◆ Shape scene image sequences
● ● ●

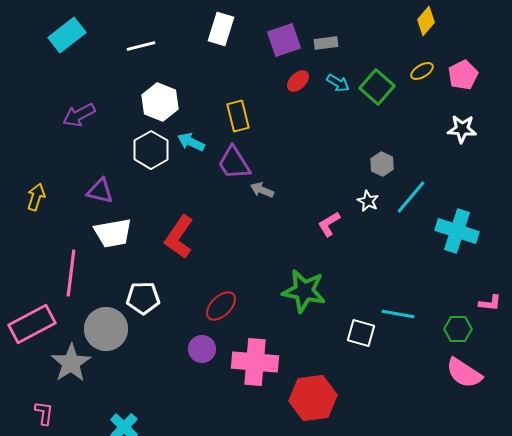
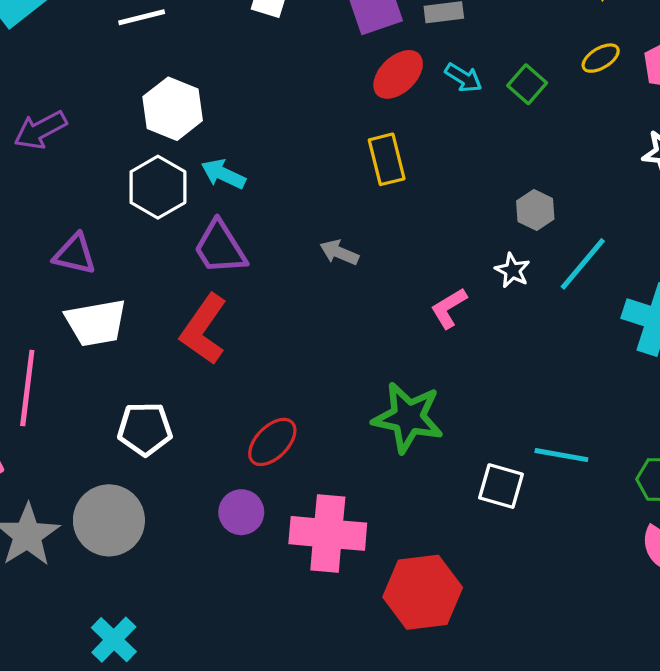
red ellipse: (298, 81) -> (398, 74), size x1.4
green square: (377, 87) -> (527, 84), size x0.7
yellow rectangle: (238, 116) -> (387, 159), moved
purple trapezoid: (234, 163) -> (220, 248), moved
gray circle: (106, 329) -> (109, 520), moved

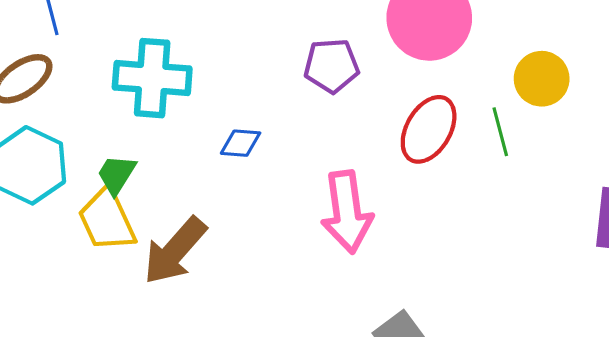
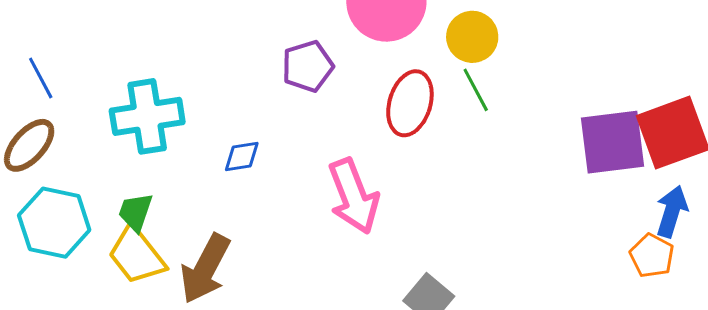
yellow circle: (542, 79) -> (472, 37), moved

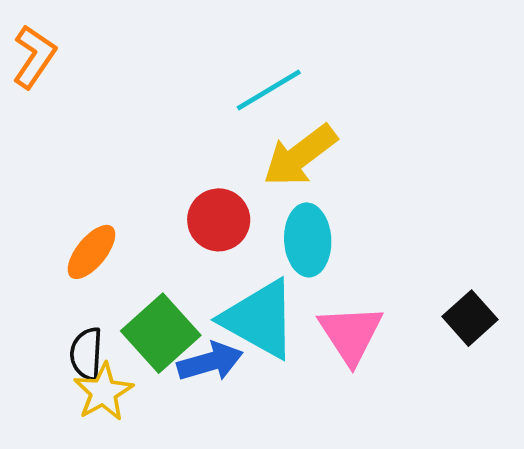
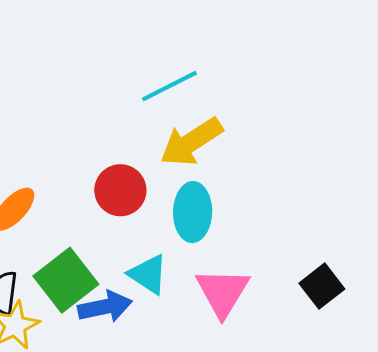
cyan triangle: (259, 319) -> (148, 274), size x0.6

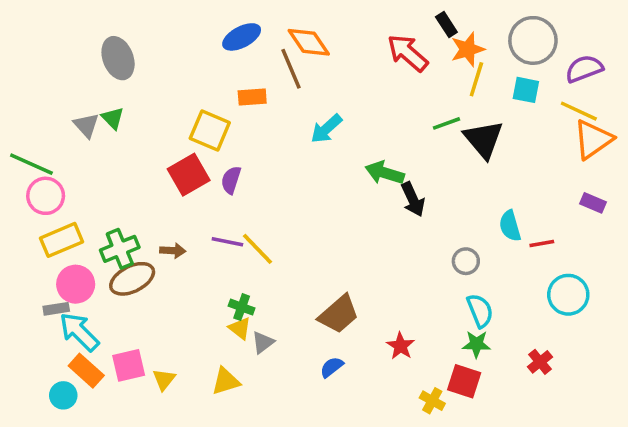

● ● ●

◆ WHAT THIS TASK INVOLVES
Your task is to copy every line in the entries that holds the string "circle".

◆ EXERCISE OUTPUT
gray circle: (106, 329) -> (109, 520), moved
yellow circle: (542, 79) -> (472, 37), moved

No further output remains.